**PROBLEM STATEMENT**. Repeat only these lines, exactly: the first line of the data, the line containing "green star: [166,147,229,196]", and every line between them. Pictures stay out.

(Source data)
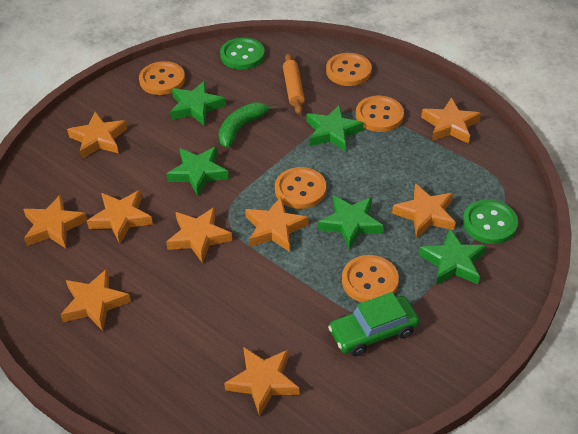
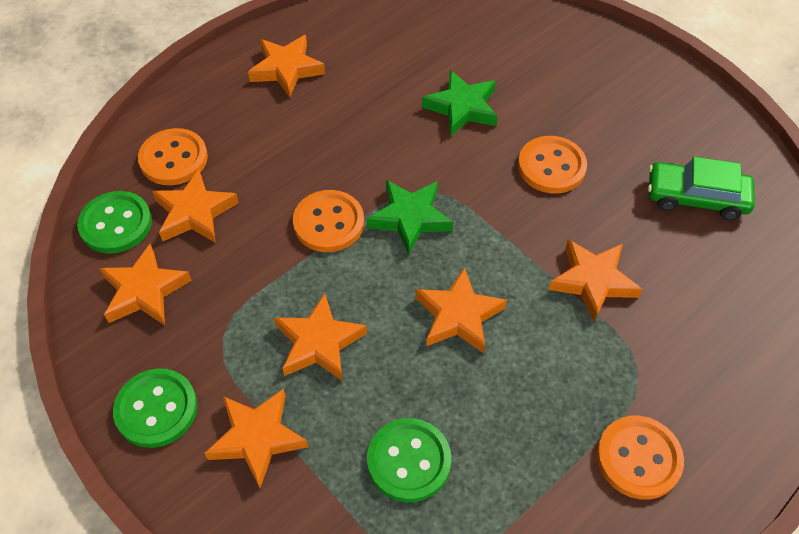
green banana: [218,102,277,148] = 1 -> none = 0
green button: [220,37,265,70] [463,199,518,244] = 2 -> [77,191,152,254] [113,369,197,448] [367,418,451,502] = 3
green star: [166,147,229,196] [170,81,226,126] [307,105,364,152] [318,195,384,250] [419,229,487,285] = 5 -> [367,180,453,255] [422,70,498,137] = 2
orange button: [139,61,185,95] [275,167,326,209] [326,53,372,86] [342,255,399,303] [356,96,404,132] = 5 -> [138,128,208,185] [293,190,364,252] [518,136,587,193] [597,416,684,500] = 4
orange rolling pin: [283,53,305,115] = 1 -> none = 0
orange star: [23,194,87,248] [60,269,131,331] [67,111,127,159] [87,190,153,244] [166,207,232,263] [224,347,299,417] [245,197,309,252] [392,183,456,238] [421,97,481,144] = 9 -> [99,244,192,325] [152,169,239,243] [204,389,308,488] [248,35,325,97] [274,293,367,381] [416,267,507,353] [548,239,642,321] = 7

**ANSWER TO THE EXERCISE**.
green banana: [218,102,277,148] = 1 -> none = 0
green button: [220,37,265,70] [463,199,518,244] = 2 -> [77,191,152,254] [113,369,197,448] [367,418,451,502] = 3
green star: [166,147,229,196] [170,81,226,126] [307,105,364,152] [318,195,384,250] [419,229,487,285] = 5 -> [367,180,453,255] [422,70,498,137] = 2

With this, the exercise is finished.